Work required: Print every line below. Match each one exactly.

___ Material to process ___

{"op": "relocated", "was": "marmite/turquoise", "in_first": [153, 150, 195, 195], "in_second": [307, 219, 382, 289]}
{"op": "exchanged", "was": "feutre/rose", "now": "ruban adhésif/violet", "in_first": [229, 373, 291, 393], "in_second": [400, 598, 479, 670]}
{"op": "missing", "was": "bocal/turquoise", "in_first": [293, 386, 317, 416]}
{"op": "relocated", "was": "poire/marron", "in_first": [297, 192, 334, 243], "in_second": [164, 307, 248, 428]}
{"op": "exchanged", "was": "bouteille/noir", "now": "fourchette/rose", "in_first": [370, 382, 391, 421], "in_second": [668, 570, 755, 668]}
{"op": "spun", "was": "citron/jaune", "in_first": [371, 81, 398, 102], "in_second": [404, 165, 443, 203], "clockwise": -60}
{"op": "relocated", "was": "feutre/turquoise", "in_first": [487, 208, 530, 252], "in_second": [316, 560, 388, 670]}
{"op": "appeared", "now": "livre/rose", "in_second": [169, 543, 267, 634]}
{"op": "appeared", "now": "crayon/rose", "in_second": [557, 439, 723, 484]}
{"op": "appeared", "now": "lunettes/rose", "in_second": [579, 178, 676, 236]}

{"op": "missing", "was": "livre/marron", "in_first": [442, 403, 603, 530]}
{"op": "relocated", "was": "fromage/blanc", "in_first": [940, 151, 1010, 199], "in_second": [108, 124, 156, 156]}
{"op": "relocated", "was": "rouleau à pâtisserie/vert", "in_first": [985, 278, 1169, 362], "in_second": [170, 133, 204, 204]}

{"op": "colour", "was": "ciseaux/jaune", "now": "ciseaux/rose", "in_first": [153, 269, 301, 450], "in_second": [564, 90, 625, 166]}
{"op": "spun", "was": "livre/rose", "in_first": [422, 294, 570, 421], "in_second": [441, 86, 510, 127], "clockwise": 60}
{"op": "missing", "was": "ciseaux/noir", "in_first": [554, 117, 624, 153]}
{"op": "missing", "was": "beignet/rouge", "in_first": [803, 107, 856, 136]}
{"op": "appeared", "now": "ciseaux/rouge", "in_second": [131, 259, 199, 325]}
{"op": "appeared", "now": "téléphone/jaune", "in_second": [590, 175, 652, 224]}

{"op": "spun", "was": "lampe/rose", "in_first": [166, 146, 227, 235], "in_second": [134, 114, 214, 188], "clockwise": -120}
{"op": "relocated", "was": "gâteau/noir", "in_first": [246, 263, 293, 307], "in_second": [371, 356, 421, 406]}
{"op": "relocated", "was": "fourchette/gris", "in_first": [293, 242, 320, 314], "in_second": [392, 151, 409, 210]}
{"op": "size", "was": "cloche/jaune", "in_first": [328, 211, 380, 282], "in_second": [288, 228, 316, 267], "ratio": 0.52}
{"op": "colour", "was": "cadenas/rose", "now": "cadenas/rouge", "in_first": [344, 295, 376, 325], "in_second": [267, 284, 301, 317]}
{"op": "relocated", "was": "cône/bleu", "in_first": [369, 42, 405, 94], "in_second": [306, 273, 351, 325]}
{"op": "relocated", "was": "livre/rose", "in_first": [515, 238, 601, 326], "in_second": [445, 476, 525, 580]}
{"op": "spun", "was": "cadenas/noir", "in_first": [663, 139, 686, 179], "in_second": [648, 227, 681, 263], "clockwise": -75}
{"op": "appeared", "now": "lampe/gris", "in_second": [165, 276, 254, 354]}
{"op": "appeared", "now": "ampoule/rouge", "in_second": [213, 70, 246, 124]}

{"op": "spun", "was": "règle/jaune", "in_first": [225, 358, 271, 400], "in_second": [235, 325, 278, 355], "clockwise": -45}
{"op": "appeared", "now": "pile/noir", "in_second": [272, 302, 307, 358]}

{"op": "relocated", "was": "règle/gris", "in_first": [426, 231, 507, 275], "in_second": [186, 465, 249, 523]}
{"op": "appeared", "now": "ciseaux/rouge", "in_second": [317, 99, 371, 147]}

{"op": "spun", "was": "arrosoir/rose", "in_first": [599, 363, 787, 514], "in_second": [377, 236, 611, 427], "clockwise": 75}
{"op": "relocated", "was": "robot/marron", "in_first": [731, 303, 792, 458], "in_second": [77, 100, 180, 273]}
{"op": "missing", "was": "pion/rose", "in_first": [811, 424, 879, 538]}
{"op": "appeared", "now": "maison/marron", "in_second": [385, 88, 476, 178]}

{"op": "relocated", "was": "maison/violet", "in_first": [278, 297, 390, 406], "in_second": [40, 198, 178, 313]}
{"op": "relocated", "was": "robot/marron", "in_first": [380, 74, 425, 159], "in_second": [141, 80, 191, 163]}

___

Written reply:
{"op": "relocated", "was": "marmite/turquoise", "in_first": [153, 150, 195, 195], "in_second": [307, 219, 382, 289]}
{"op": "exchanged", "was": "feutre/rose", "now": "ruban adhésif/violet", "in_first": [229, 373, 291, 393], "in_second": [400, 598, 479, 670]}
{"op": "missing", "was": "bocal/turquoise", "in_first": [293, 386, 317, 416]}
{"op": "relocated", "was": "poire/marron", "in_first": [297, 192, 334, 243], "in_second": [164, 307, 248, 428]}
{"op": "exchanged", "was": "bouteille/noir", "now": "fourchette/rose", "in_first": [370, 382, 391, 421], "in_second": [668, 570, 755, 668]}
{"op": "spun", "was": "citron/jaune", "in_first": [371, 81, 398, 102], "in_second": [404, 165, 443, 203], "clockwise": -60}
{"op": "relocated", "was": "feutre/turquoise", "in_first": [487, 208, 530, 252], "in_second": [316, 560, 388, 670]}
{"op": "appeared", "now": "livre/rose", "in_second": [169, 543, 267, 634]}
{"op": "appeared", "now": "crayon/rose", "in_second": [557, 439, 723, 484]}
{"op": "appeared", "now": "lunettes/rose", "in_second": [579, 178, 676, 236]}

{"op": "missing", "was": "livre/marron", "in_first": [442, 403, 603, 530]}
{"op": "relocated", "was": "fromage/blanc", "in_first": [940, 151, 1010, 199], "in_second": [108, 124, 156, 156]}
{"op": "relocated", "was": "rouleau à pâtisserie/vert", "in_first": [985, 278, 1169, 362], "in_second": [170, 133, 204, 204]}

{"op": "colour", "was": "ciseaux/jaune", "now": "ciseaux/rose", "in_first": [153, 269, 301, 450], "in_second": [564, 90, 625, 166]}
{"op": "spun", "was": "livre/rose", "in_first": [422, 294, 570, 421], "in_second": [441, 86, 510, 127], "clockwise": 60}
{"op": "missing", "was": "ciseaux/noir", "in_first": [554, 117, 624, 153]}
{"op": "missing", "was": "beignet/rouge", "in_first": [803, 107, 856, 136]}
{"op": "appeared", "now": "ciseaux/rouge", "in_second": [131, 259, 199, 325]}
{"op": "appeared", "now": "téléphone/jaune", "in_second": [590, 175, 652, 224]}

{"op": "spun", "was": "lampe/rose", "in_first": [166, 146, 227, 235], "in_second": [134, 114, 214, 188], "clockwise": -120}
{"op": "relocated", "was": "gâteau/noir", "in_first": [246, 263, 293, 307], "in_second": [371, 356, 421, 406]}
{"op": "relocated", "was": "fourchette/gris", "in_first": [293, 242, 320, 314], "in_second": [392, 151, 409, 210]}
{"op": "size", "was": "cloche/jaune", "in_first": [328, 211, 380, 282], "in_second": [288, 228, 316, 267], "ratio": 0.52}
{"op": "colour", "was": "cadenas/rose", "now": "cadenas/rouge", "in_first": [344, 295, 376, 325], "in_second": [267, 284, 301, 317]}
{"op": "relocated", "was": "cône/bleu", "in_first": [369, 42, 405, 94], "in_second": [306, 273, 351, 325]}
{"op": "relocated", "was": "livre/rose", "in_first": [515, 238, 601, 326], "in_second": [445, 476, 525, 580]}
{"op": "spun", "was": "cadenas/noir", "in_first": [663, 139, 686, 179], "in_second": [648, 227, 681, 263], "clockwise": -75}
{"op": "appeared", "now": "lampe/gris", "in_second": [165, 276, 254, 354]}
{"op": "appeared", "now": "ampoule/rouge", "in_second": [213, 70, 246, 124]}

{"op": "spun", "was": "règle/jaune", "in_first": [225, 358, 271, 400], "in_second": [235, 325, 278, 355], "clockwise": -45}
{"op": "appeared", "now": "pile/noir", "in_second": [272, 302, 307, 358]}

{"op": "relocated", "was": "règle/gris", "in_first": [426, 231, 507, 275], "in_second": [186, 465, 249, 523]}
{"op": "appeared", "now": "ciseaux/rouge", "in_second": [317, 99, 371, 147]}

{"op": "spun", "was": "arrosoir/rose", "in_first": [599, 363, 787, 514], "in_second": [377, 236, 611, 427], "clockwise": 75}
{"op": "relocated", "was": "robot/marron", "in_first": [731, 303, 792, 458], "in_second": [77, 100, 180, 273]}
{"op": "missing", "was": "pion/rose", "in_first": [811, 424, 879, 538]}
{"op": "appeared", "now": "maison/marron", "in_second": [385, 88, 476, 178]}

{"op": "relocated", "was": "maison/violet", "in_first": [278, 297, 390, 406], "in_second": [40, 198, 178, 313]}
{"op": "relocated", "was": "robot/marron", "in_first": [380, 74, 425, 159], "in_second": [141, 80, 191, 163]}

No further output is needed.